Problem to work on: Look through the data below and return each line where "sozarek" appears.

Materials provided:
........
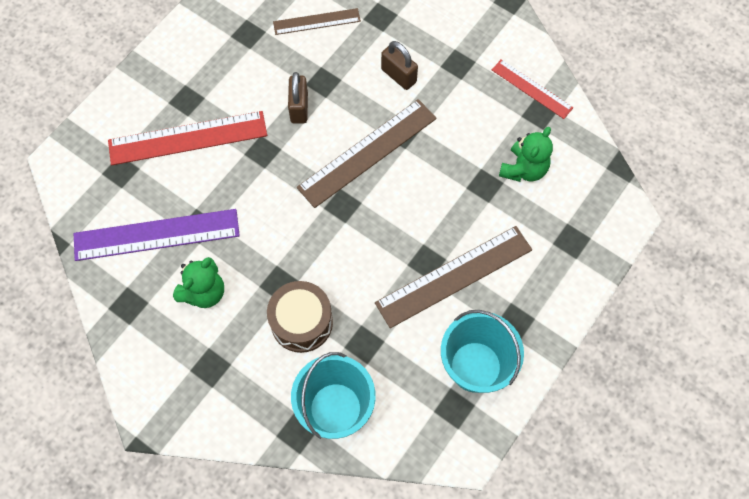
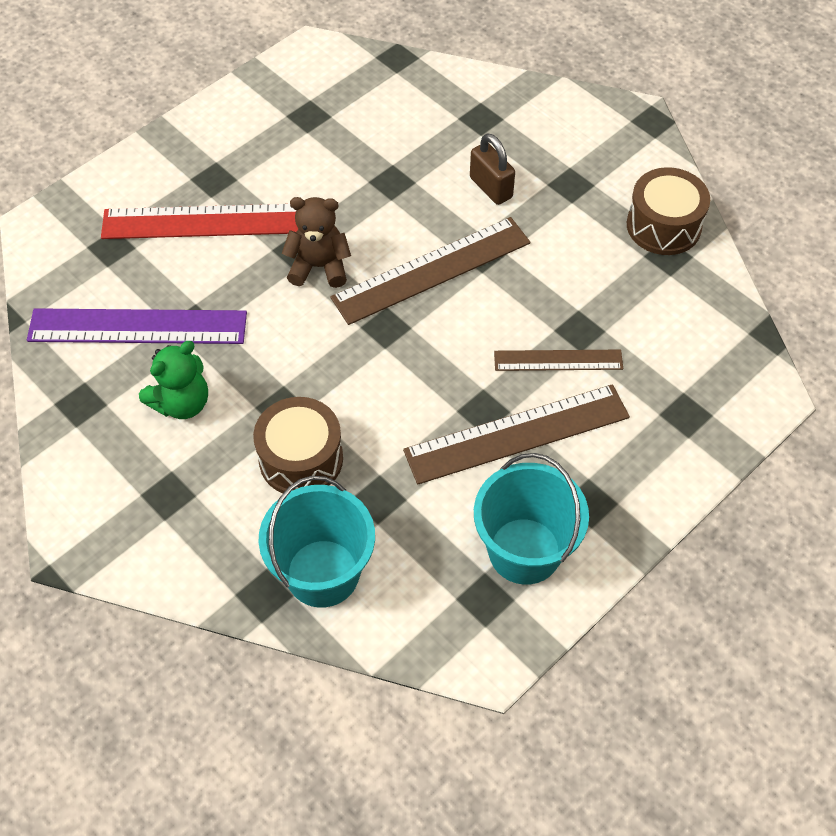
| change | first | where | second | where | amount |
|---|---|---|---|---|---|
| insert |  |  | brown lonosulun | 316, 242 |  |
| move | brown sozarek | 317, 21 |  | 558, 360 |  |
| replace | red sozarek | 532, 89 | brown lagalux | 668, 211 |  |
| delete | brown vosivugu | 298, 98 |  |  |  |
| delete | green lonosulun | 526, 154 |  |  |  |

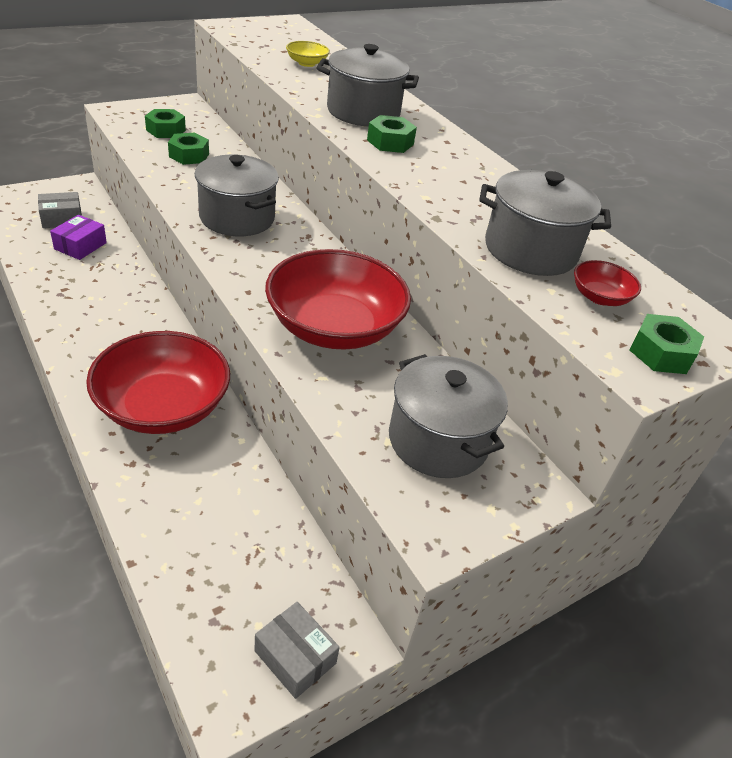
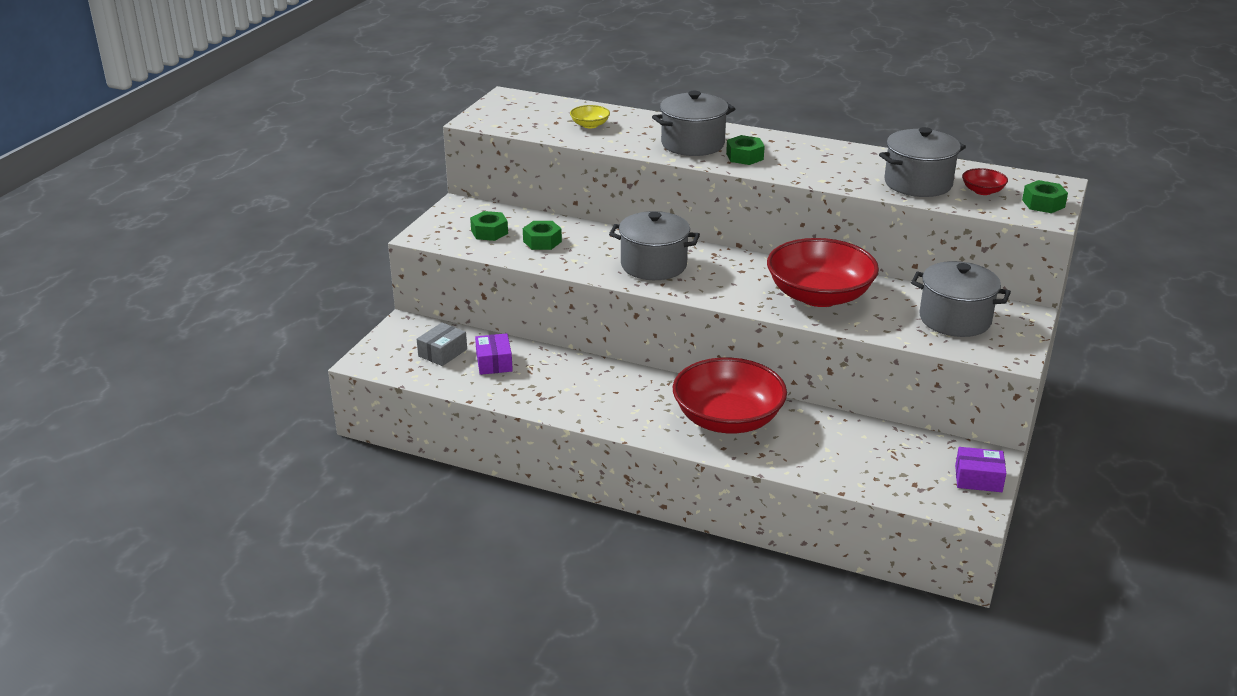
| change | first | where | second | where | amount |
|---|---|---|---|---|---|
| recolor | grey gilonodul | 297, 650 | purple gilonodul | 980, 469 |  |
........
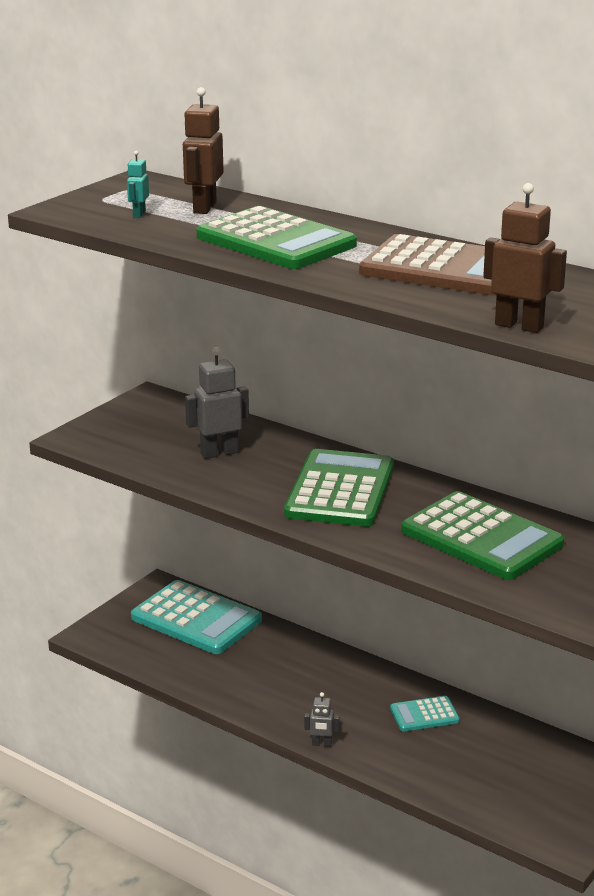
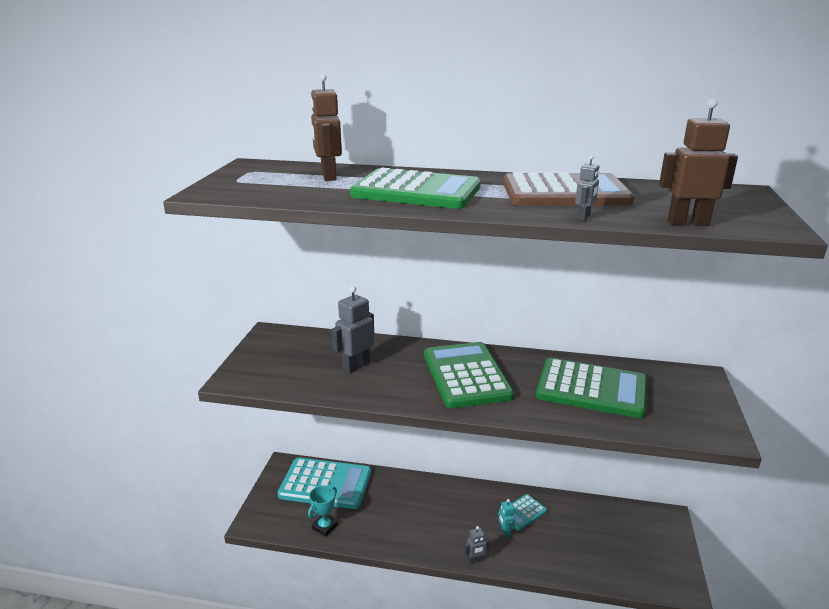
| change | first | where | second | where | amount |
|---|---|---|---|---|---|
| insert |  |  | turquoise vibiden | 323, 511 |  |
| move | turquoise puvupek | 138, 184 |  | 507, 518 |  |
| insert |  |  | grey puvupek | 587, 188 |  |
........
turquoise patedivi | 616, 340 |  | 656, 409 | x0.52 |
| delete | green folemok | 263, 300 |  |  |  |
........
Answer for this exercise:
| move | brown sozarek | 317, 21 |  | 558, 360 |  |
| replace | red sozarek | 532, 89 | brown lagalux | 668, 211 |  |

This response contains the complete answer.